══ SOURCE MATERIAL
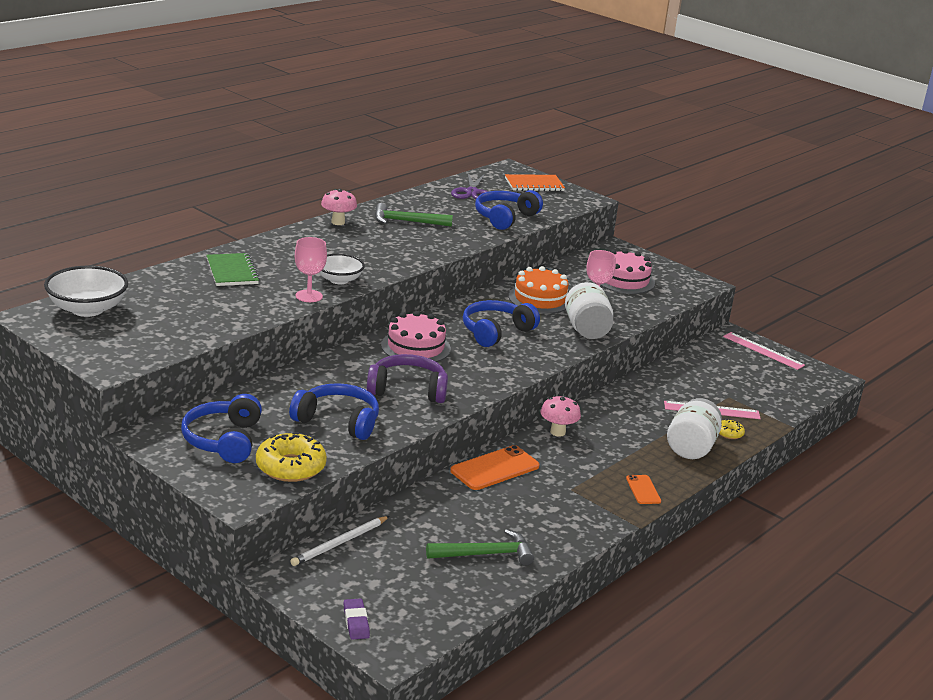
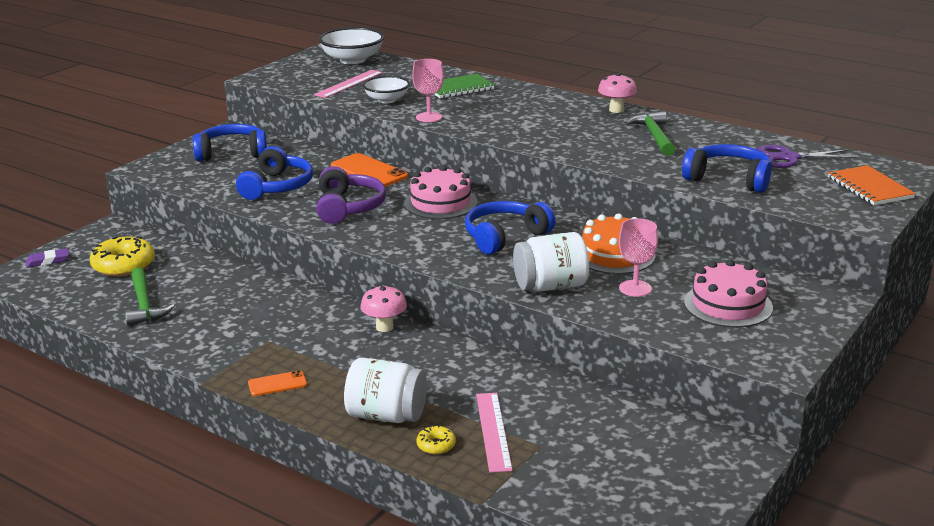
camera: 85 degrees right, 0 degrees up
(290, 467) = (196, 179): yellow donut -> yellow donut (123, 265)
(339, 280) = (474, 124): white bowl -> white bowl (387, 100)
(339, 543) = (157, 243): white pencil -> none
(494, 468) = (296, 298): orange phone -> orange phone (369, 171)
(495, 332) = (505, 237): blue headphones -> blue headphones turned 75 degrees counterclockwise
(763, 351) = (716, 480): pink ruler -> pink ruler (349, 84)

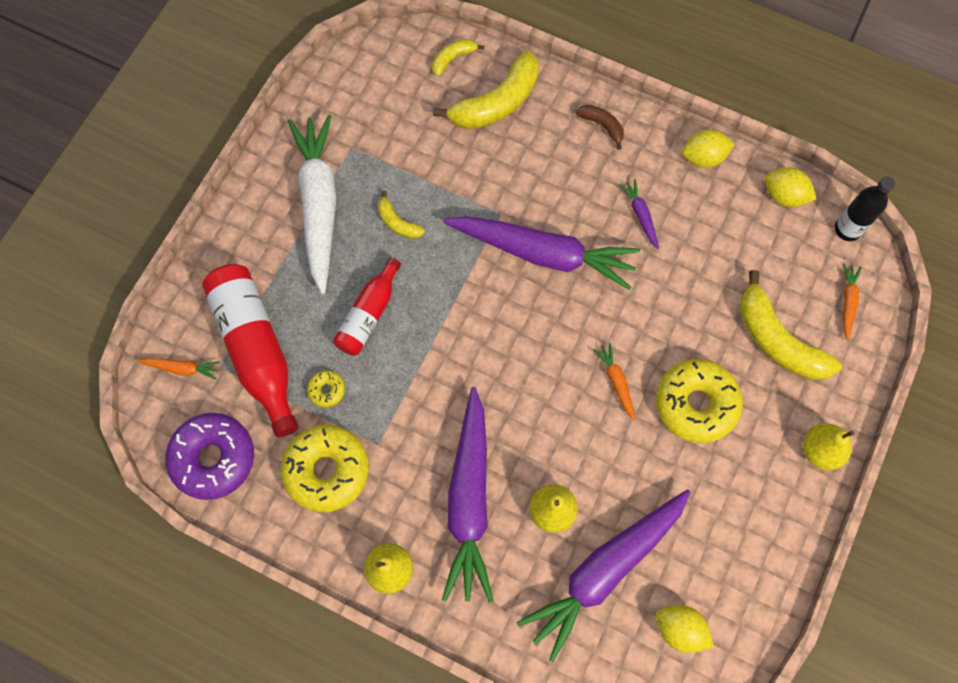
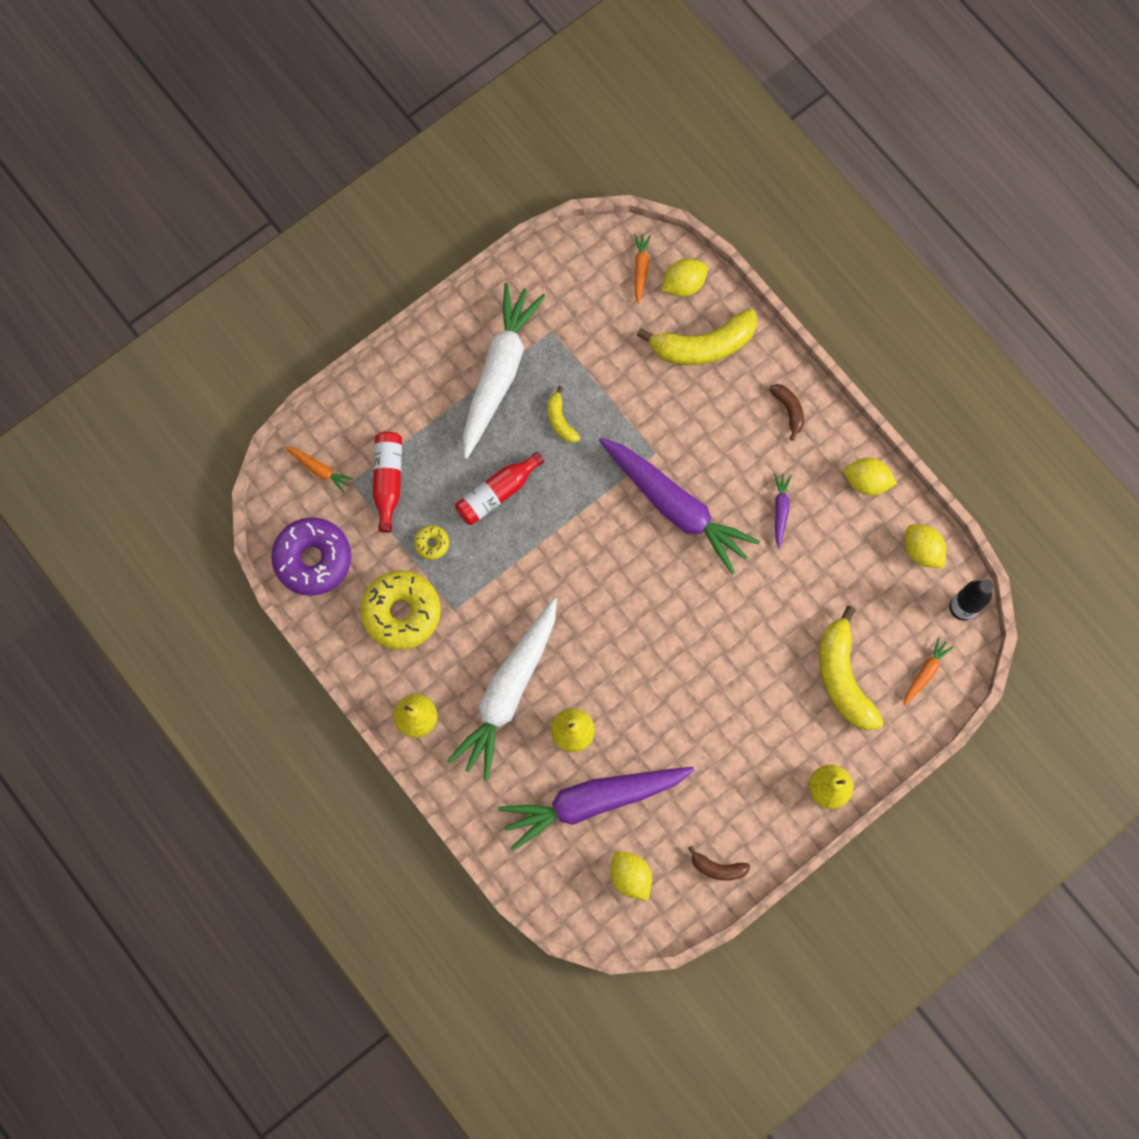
camera: 25 degrees right, 5 degrees up
(256, 349) = (388, 481): red bottle -> red bottle, size x0.60
(453, 59) = (683, 284): yellow banana -> yellow lemon
(469, 500) = (508, 691): purple carrot -> white carrot
(616, 382) = (682, 649): orange carrot -> orange carrot (640, 269)
(696, 404) = (741, 699): yellow donut -> none
(759, 579) = (717, 868): none -> brown banana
════
Using the data above, give again exactly the lines starting at the one holding "(495, 332) = (505, 237): blue" and ending at the one holding "(256, 349) = (388, 481): red", inclusive, and nothing more. Omit the pictures.

(495, 332) = (505, 237): blue headphones -> blue headphones turned 75 degrees counterclockwise
(763, 351) = (716, 480): pink ruler -> pink ruler (349, 84)

camera: 25 degrees right, 5 degrees up
(256, 349) = (388, 481): red bottle -> red bottle, size x0.60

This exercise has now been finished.